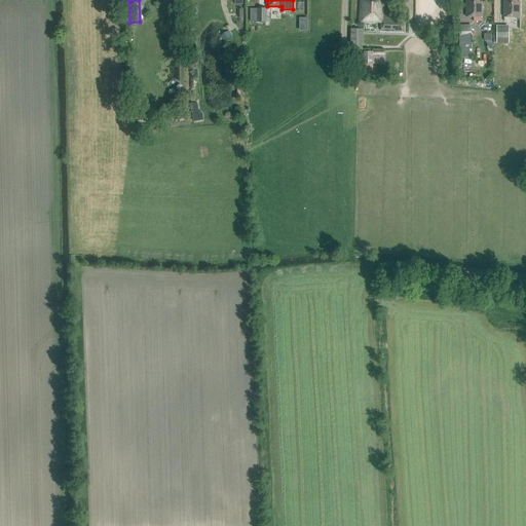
[(382,1),(382,0),(360,0),(359,23),(376,23),(376,22),(381,22),(381,30),(404,31),(404,22),(398,22),(398,19),(389,19),(389,15),(384,15),(385,1),(382,1)]
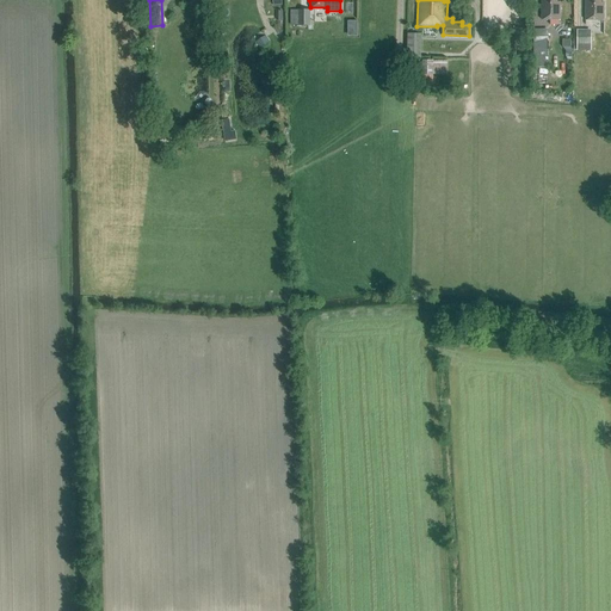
[(542,0),(542,20),(561,20),(561,2),(557,2),(557,0),(542,0)]
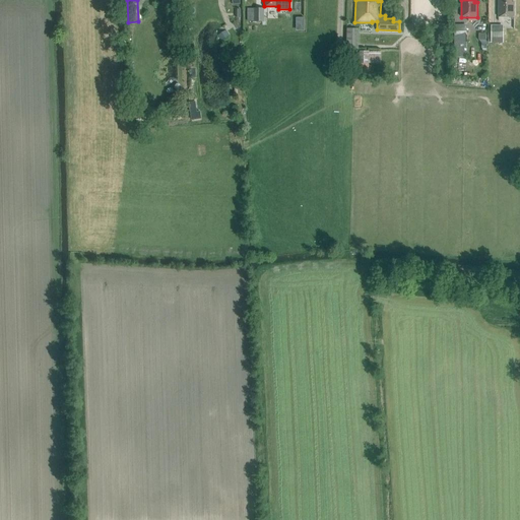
[(499,0),(499,17),(514,17),(514,2),(512,2),(511,0),(499,0)]
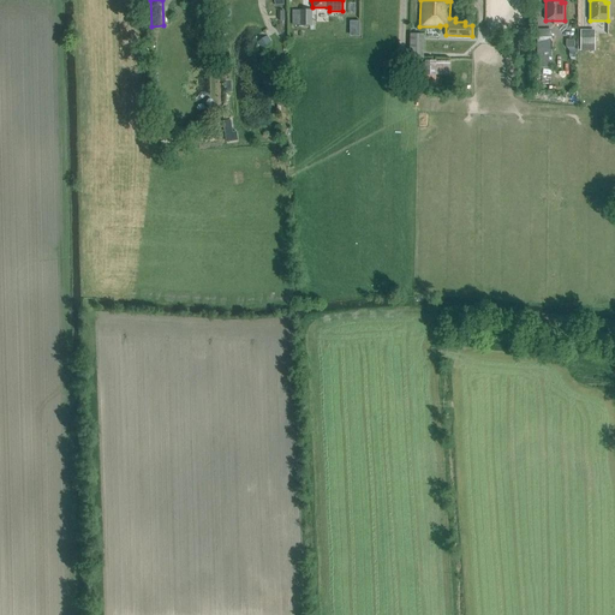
[(309,27),(309,30),(316,30),(316,23),(312,23),(312,11),(300,11),(300,27),(309,27)]
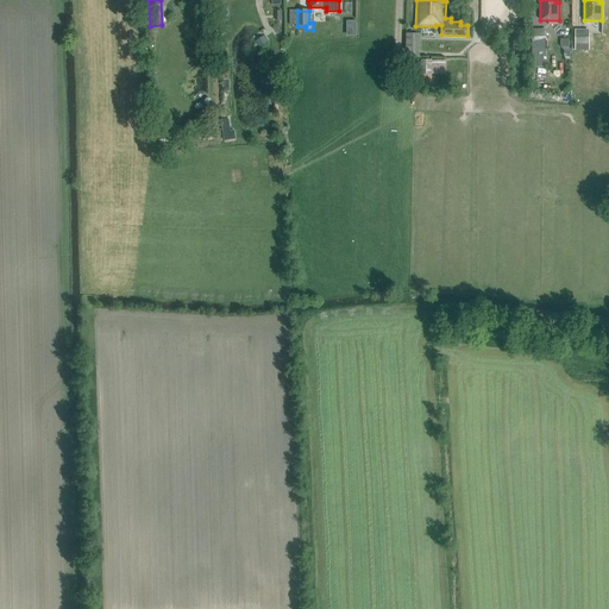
[(347,22),(349,35),(358,35),(357,22),(347,22)]
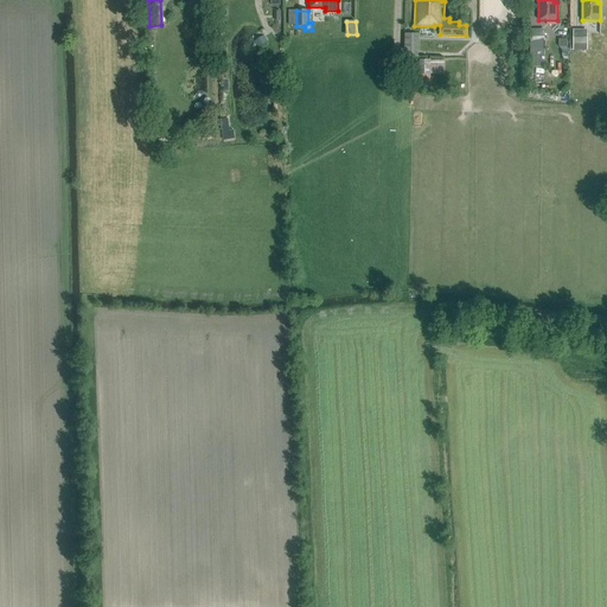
[(523,29),(512,29),(512,46),(517,46),(523,46),(523,29)]
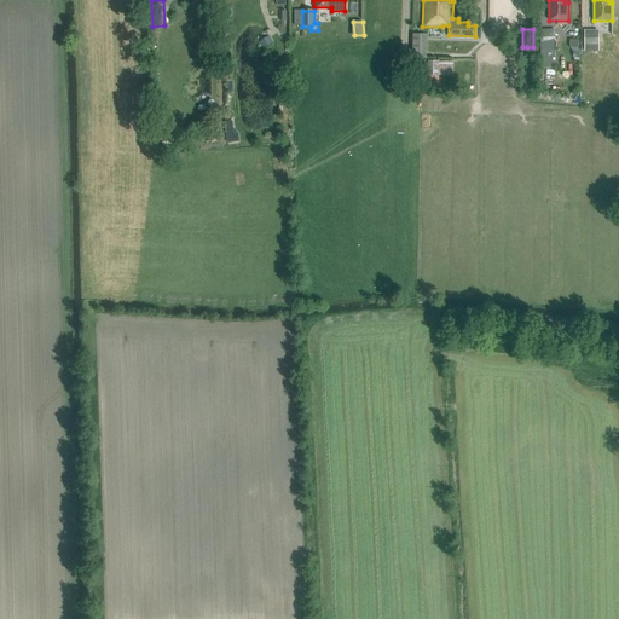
[(556,46),(556,30),(542,30),(542,64),(548,64),(548,46),(556,46)]
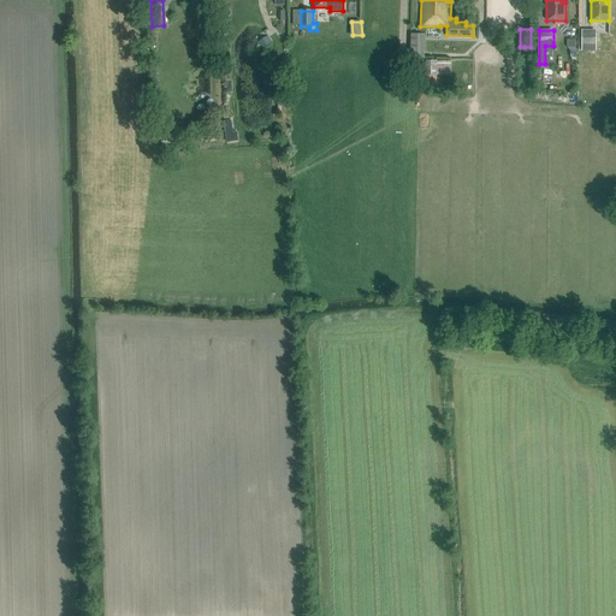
[(597,30),(581,30),(581,52),(597,52),(597,30)]
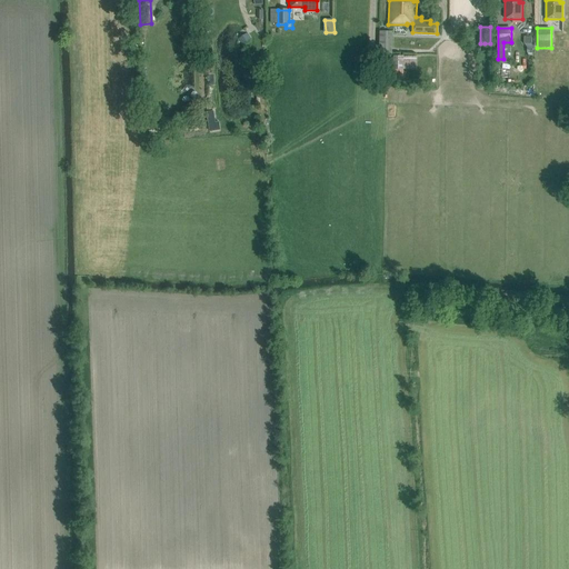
[(392,31),(379,31),(379,55),(392,55),(392,31)]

######

**Exercise requirements**
Your task is to repeat the opening line of the entries above and each line after it, ending with the line that has "[(499,0),(499,17),(514,17),(514,2),(512,2),(511,0),(499,0)]". Do not include the pictures.

**Finished task**
[(382,1),(382,0),(360,0),(359,23),(376,23),(376,22),(381,22),(381,30),(404,31),(404,22),(398,22),(398,19),(389,19),(389,15),(384,15),(385,1),(382,1)]
[(542,0),(542,20),(561,20),(561,2),(557,2),(557,0),(542,0)]
[(499,0),(499,17),(514,17),(514,2),(512,2),(511,0),(499,0)]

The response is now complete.